═════ STORED DATA

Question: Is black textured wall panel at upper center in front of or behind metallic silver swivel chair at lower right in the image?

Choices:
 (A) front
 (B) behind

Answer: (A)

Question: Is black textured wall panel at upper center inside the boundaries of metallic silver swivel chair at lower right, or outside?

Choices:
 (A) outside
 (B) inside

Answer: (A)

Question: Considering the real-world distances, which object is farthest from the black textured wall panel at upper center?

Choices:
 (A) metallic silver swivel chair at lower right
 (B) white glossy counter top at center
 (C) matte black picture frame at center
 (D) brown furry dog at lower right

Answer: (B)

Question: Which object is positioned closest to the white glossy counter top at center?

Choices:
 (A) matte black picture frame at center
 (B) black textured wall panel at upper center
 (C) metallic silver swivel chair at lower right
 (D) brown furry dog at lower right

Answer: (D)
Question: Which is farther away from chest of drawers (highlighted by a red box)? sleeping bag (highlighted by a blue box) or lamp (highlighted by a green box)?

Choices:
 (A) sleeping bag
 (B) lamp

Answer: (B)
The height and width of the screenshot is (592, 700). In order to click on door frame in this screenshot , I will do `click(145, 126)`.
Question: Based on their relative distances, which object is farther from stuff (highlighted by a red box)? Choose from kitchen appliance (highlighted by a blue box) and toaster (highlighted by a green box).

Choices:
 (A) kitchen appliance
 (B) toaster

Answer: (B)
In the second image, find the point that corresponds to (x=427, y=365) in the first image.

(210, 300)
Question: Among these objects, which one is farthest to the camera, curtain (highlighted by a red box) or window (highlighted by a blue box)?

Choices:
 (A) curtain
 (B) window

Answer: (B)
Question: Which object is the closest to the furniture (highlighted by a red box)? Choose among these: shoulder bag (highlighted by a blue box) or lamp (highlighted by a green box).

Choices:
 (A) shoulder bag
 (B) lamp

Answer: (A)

══════════

### WRITTEN PROBLEM
Copy out each of the records above word for word, keeping every line as it appears.

### TASK ANSWER
Question: Is black textured wall panel at upper center in front of or behind metallic silver swivel chair at lower right in the image?

Choices:
 (A) front
 (B) behind

Answer: (A)

Question: Is black textured wall panel at upper center inside the boundaries of metallic silver swivel chair at lower right, or outside?

Choices:
 (A) outside
 (B) inside

Answer: (A)

Question: Considering the real-world distances, which object is farthest from the black textured wall panel at upper center?

Choices:
 (A) metallic silver swivel chair at lower right
 (B) white glossy counter top at center
 (C) matte black picture frame at center
 (D) brown furry dog at lower right

Answer: (B)

Question: Which object is positioned closest to the white glossy counter top at center?

Choices:
 (A) matte black picture frame at center
 (B) black textured wall panel at upper center
 (C) metallic silver swivel chair at lower right
 (D) brown furry dog at lower right

Answer: (D)
Question: Which is farther away from chest of drawers (highlighted by a red box)? sleeping bag (highlighted by a blue box) or lamp (highlighted by a green box)?

Choices:
 (A) sleeping bag
 (B) lamp

Answer: (B)
The height and width of the screenshot is (592, 700). In order to click on door frame in this screenshot , I will do `click(145, 126)`.
Question: Based on their relative distances, which object is farther from stuff (highlighted by a red box)? Choose from kitchen appliance (highlighted by a blue box) and toaster (highlighted by a green box).

Choices:
 (A) kitchen appliance
 (B) toaster

Answer: (B)
In the second image, find the point that corresponds to (x=427, y=365) in the first image.

(210, 300)
Question: Among these objects, which one is farthest to the camera, curtain (highlighted by a red box) or window (highlighted by a blue box)?

Choices:
 (A) curtain
 (B) window

Answer: (B)
Question: Which object is the closest to the furniture (highlighted by a red box)? Choose among these: shoulder bag (highlighted by a blue box) or lamp (highlighted by a green box).

Choices:
 (A) shoulder bag
 (B) lamp

Answer: (A)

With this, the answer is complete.